*Scene content tallies:*
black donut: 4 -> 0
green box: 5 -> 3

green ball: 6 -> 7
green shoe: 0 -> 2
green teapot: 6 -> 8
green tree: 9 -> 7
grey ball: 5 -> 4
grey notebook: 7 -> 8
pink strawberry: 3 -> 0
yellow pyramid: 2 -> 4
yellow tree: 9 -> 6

*WHAT YOU ARE ASKED TO DO:*
Every line above should be printed again exactly as it stands.

*RESPONSE BOX:*
black donut: 4 -> 0
green box: 5 -> 3

green ball: 6 -> 7
green shoe: 0 -> 2
green teapot: 6 -> 8
green tree: 9 -> 7
grey ball: 5 -> 4
grey notebook: 7 -> 8
pink strawberry: 3 -> 0
yellow pyramid: 2 -> 4
yellow tree: 9 -> 6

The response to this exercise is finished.